━━ Information provided
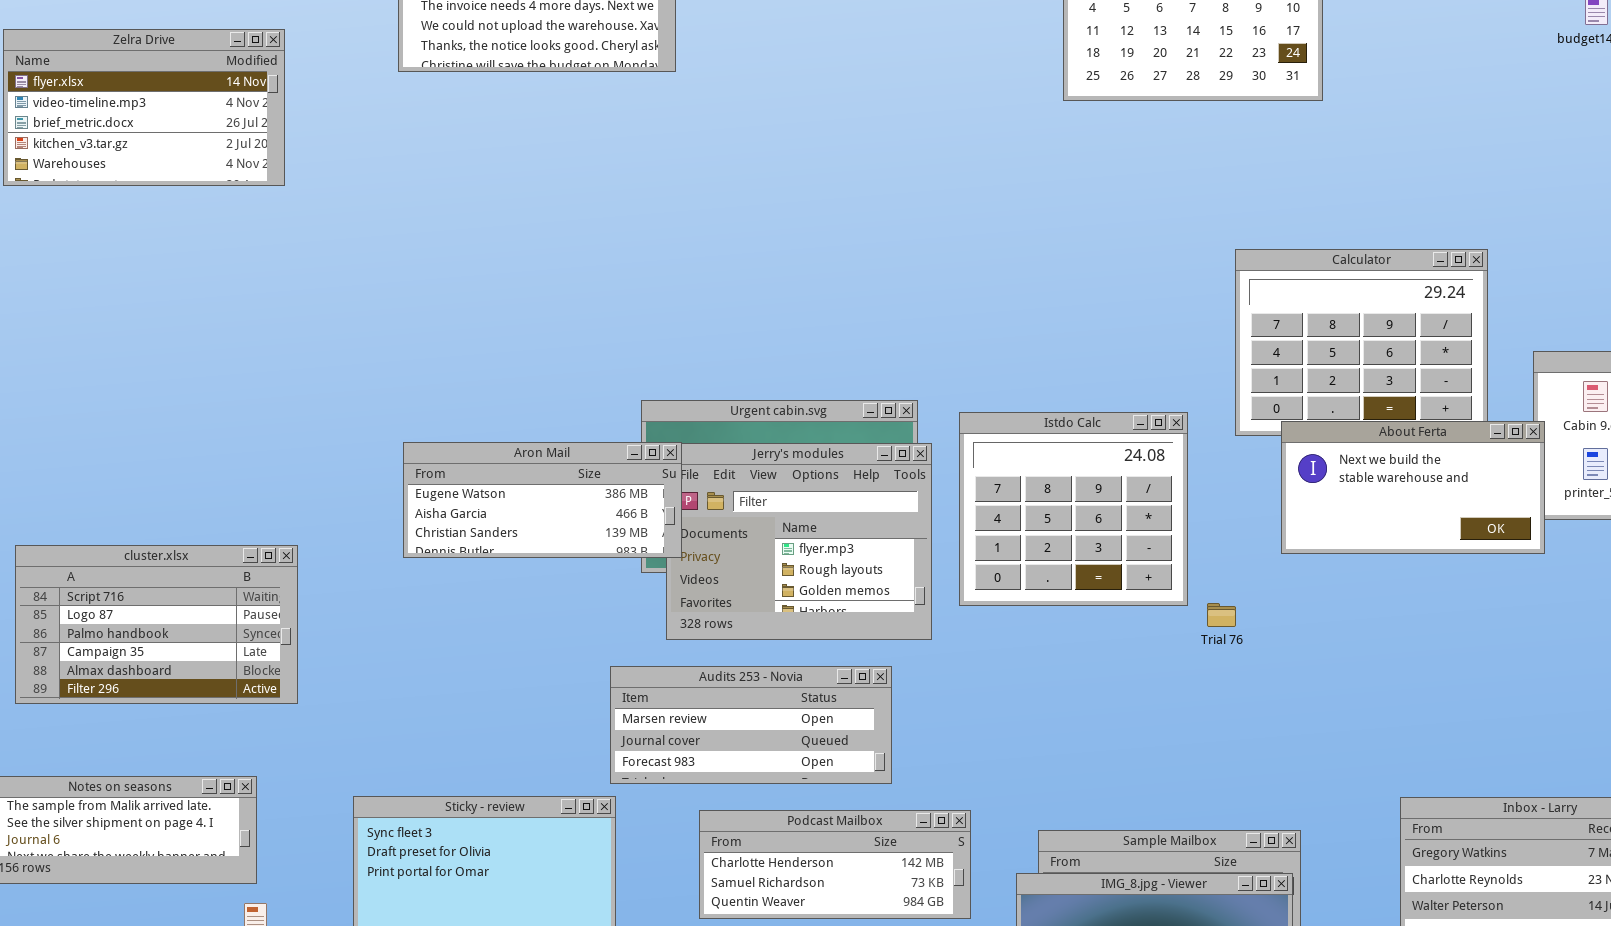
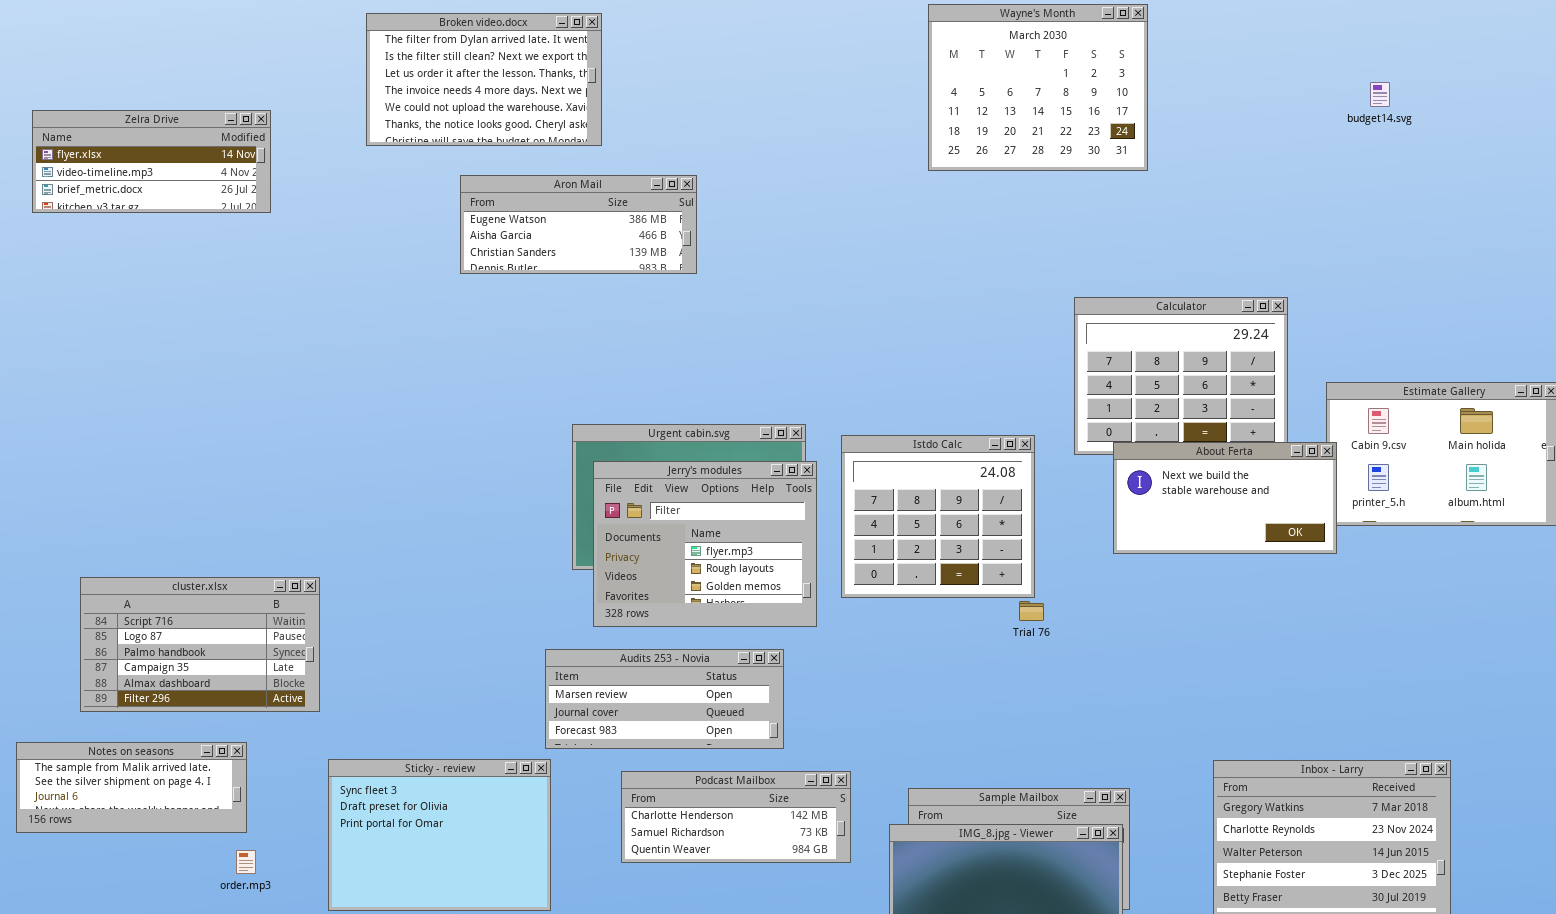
Zelra Drive: [3,29,285,186] -> [32,110,271,213], resized
Aron Mail: [403,442,682,558] -> [460,175,697,274], moved
cluster.xlsx: [15,545,298,704] -> [80,577,320,712], moved
Trial 76: [1207,603,1236,627] -> [1019,601,1044,621], moved

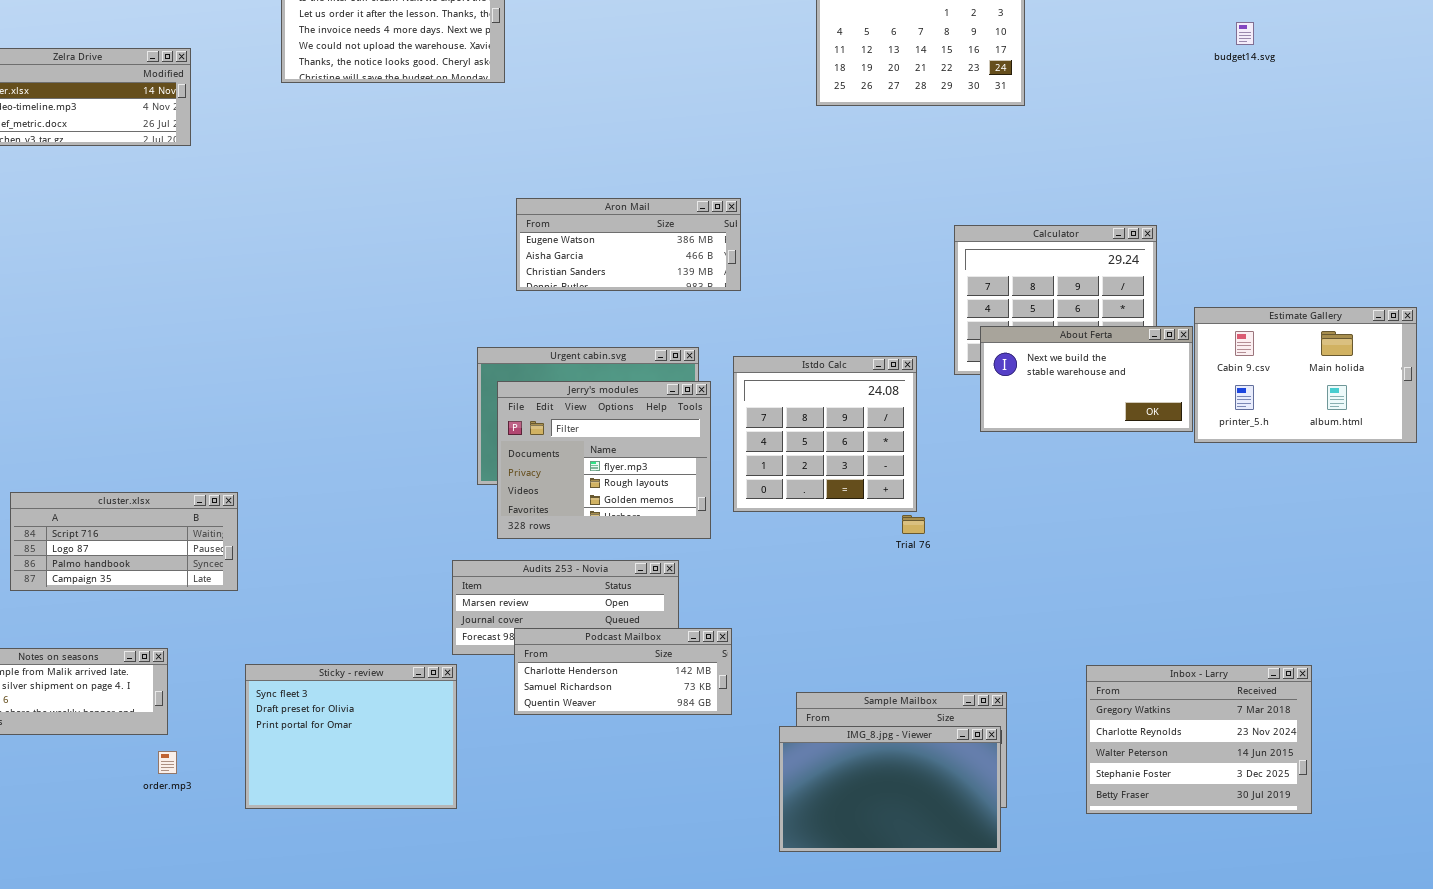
Aron Mail: [460,175,697,274] -> [516,198,741,291], moved
About Ferta: [1113,442,1337,554] -> [980,326,1193,432], moved
cluster.xlsx: [80,577,320,712] -> [10,492,238,591], resized
Podcast Mailbox: [621,771,851,863] -> [514,628,732,715], moved

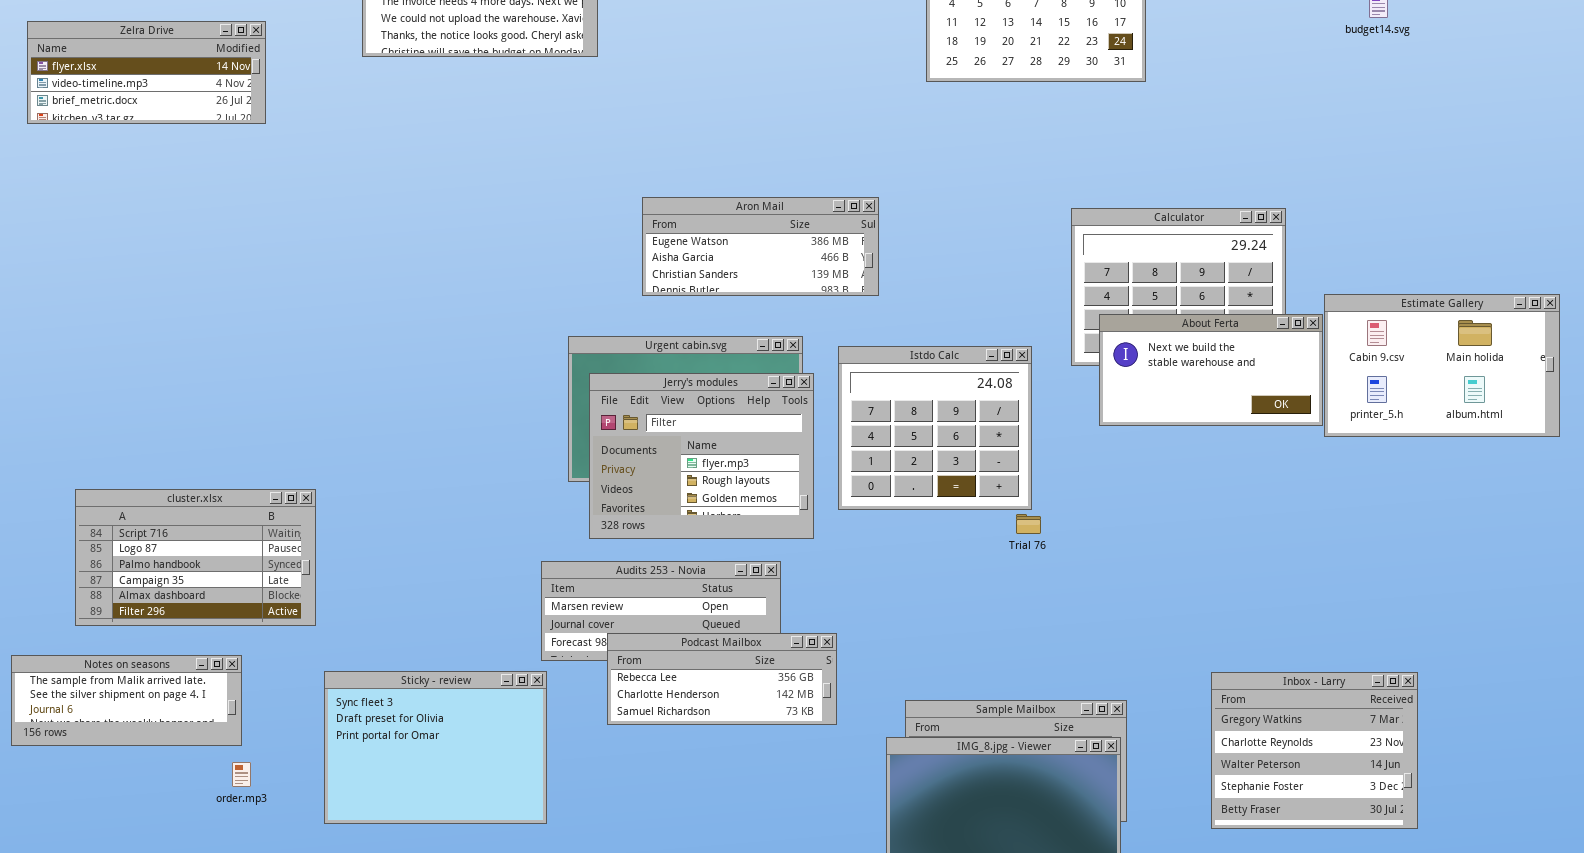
Aron Mail: [516,198,741,291] -> [642,197,879,296], moved
cluster.xlsx: [10,492,238,591] -> [75,489,316,626], resized
Podcast Mailbox: [514,628,732,715] -> [607,633,837,725], scrolled up 1 row
Inbox - Larry: [1086,665,1312,814] -> [1211,672,1418,829], resized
━━━━
### Exercise objective
Keeping every character as it is, restate the lines above that run from the line with "Aron Mail: [516,198,741,291]" through the line with "Podcast Mailbox: [514,628,732,715]", both included, and nothing else.

### Answer for the task
Aron Mail: [516,198,741,291] -> [642,197,879,296], moved
cluster.xlsx: [10,492,238,591] -> [75,489,316,626], resized
Podcast Mailbox: [514,628,732,715] -> [607,633,837,725], scrolled up 1 row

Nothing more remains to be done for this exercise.